* **Task prompt**
Could you find every line in the entries below that holds the word "moved" and copy it?

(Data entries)
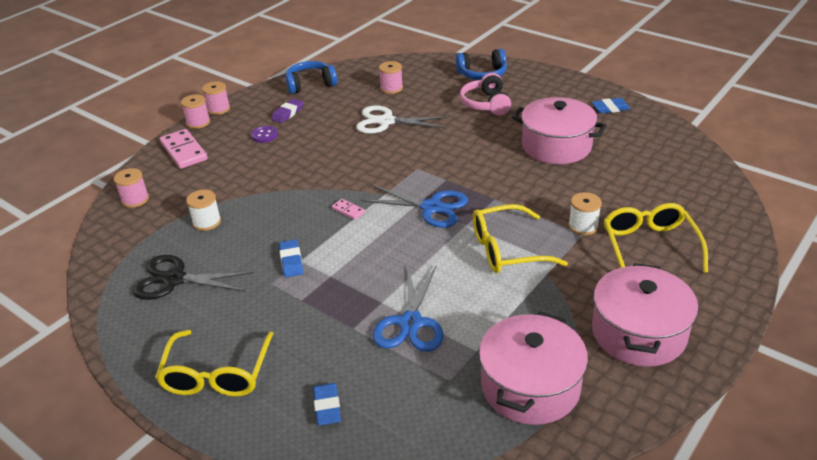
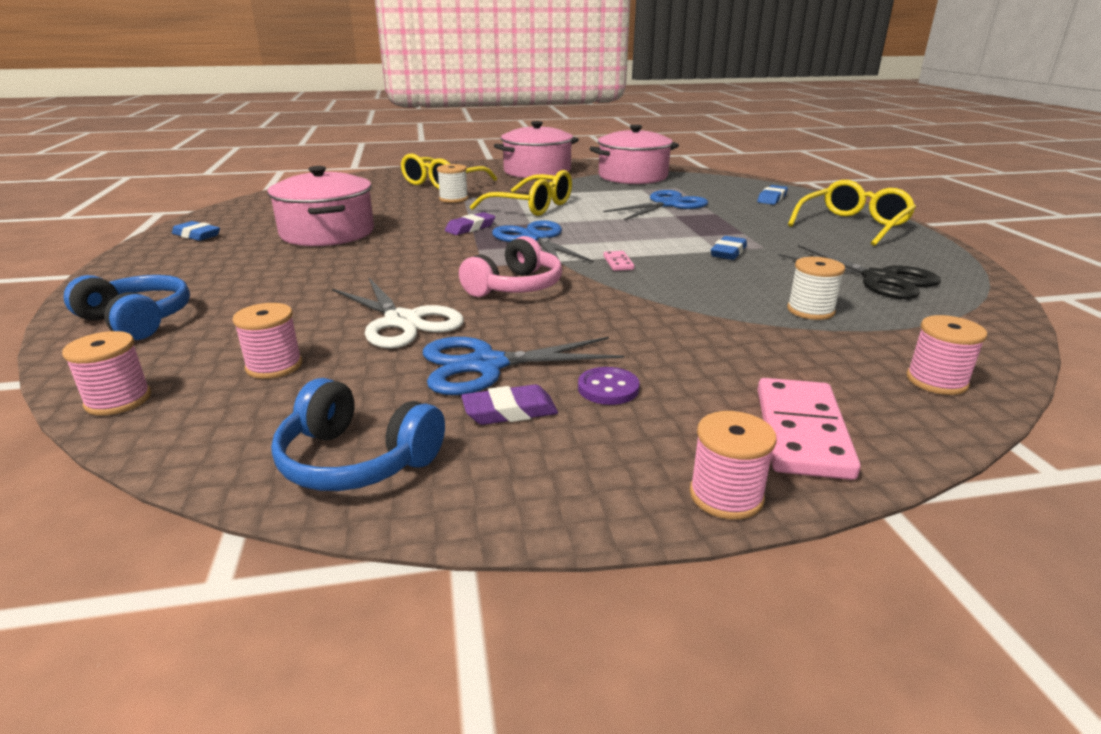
camera: 140 degrees left, 10 degrees down
pink spool [202,81,230,115] -> pink spool moved to [62,331,151,416]
pink headphones [460,73,511,115] -> pink headphones moved to [459,236,562,297]
none -> blue scissors [423,337,624,395]
none -> purple eraser [445,212,495,235]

* **Finished task**
pink spool [202,81,230,115] -> pink spool moved to [62,331,151,416]
pink headphones [460,73,511,115] -> pink headphones moved to [459,236,562,297]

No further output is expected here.